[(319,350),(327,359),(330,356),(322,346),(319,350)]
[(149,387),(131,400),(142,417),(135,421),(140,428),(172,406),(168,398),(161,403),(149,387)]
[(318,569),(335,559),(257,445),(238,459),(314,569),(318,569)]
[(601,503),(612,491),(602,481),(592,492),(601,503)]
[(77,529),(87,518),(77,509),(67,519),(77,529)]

...

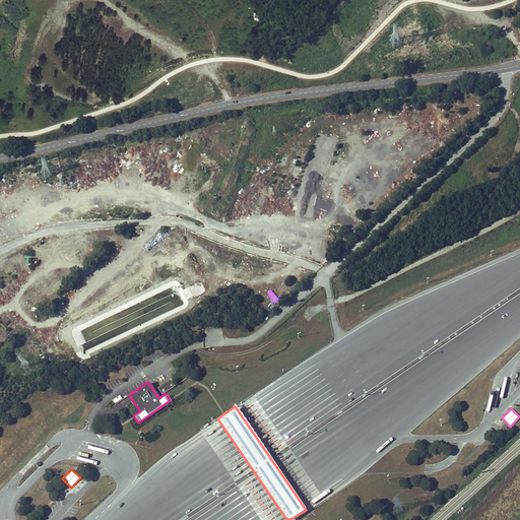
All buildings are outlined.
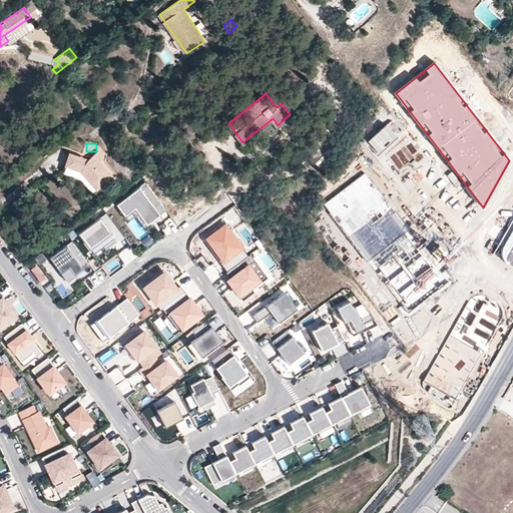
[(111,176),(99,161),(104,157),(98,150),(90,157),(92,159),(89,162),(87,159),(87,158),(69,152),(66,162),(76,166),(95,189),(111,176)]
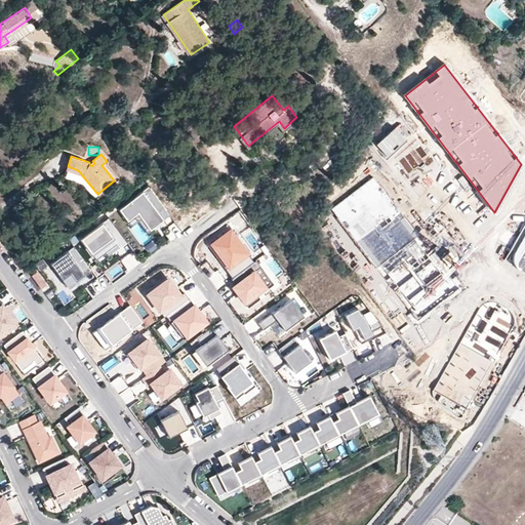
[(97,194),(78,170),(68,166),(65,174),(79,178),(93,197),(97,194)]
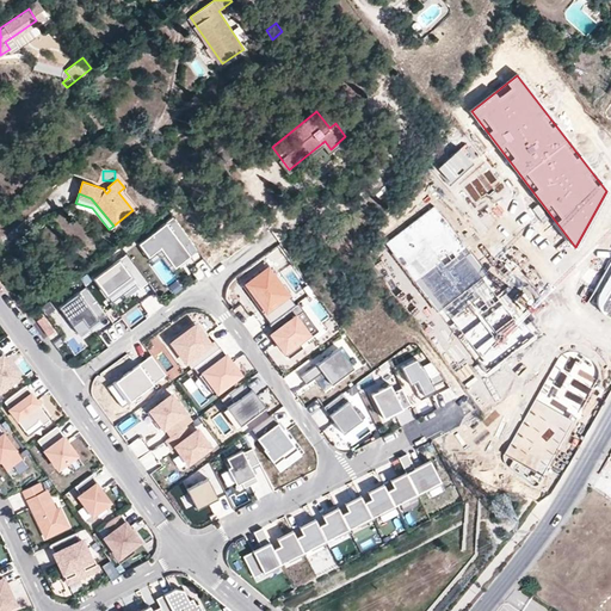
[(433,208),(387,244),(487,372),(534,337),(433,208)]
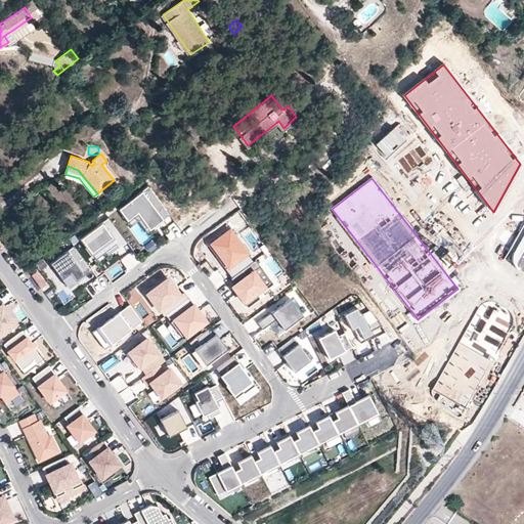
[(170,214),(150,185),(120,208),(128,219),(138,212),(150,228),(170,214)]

**Prompt**
Only one stretch of the entries above is wanted: the lines from the one containing "[(319,350),(327,359),(330,356),(322,346),(319,350)]" through the one containing "[(77,529),(87,518),(77,509),(67,519),(77,529)]". Please reproduce it exactly.

**Result for this exercise**
[(319,350),(327,359),(330,356),(322,346),(319,350)]
[(149,387),(131,400),(142,417),(135,421),(140,428),(172,406),(168,398),(161,403),(149,387)]
[(318,569),(335,559),(257,445),(238,459),(314,569),(318,569)]
[(601,503),(612,491),(602,481),(592,492),(601,503)]
[(77,529),(87,518),(77,509),(67,519),(77,529)]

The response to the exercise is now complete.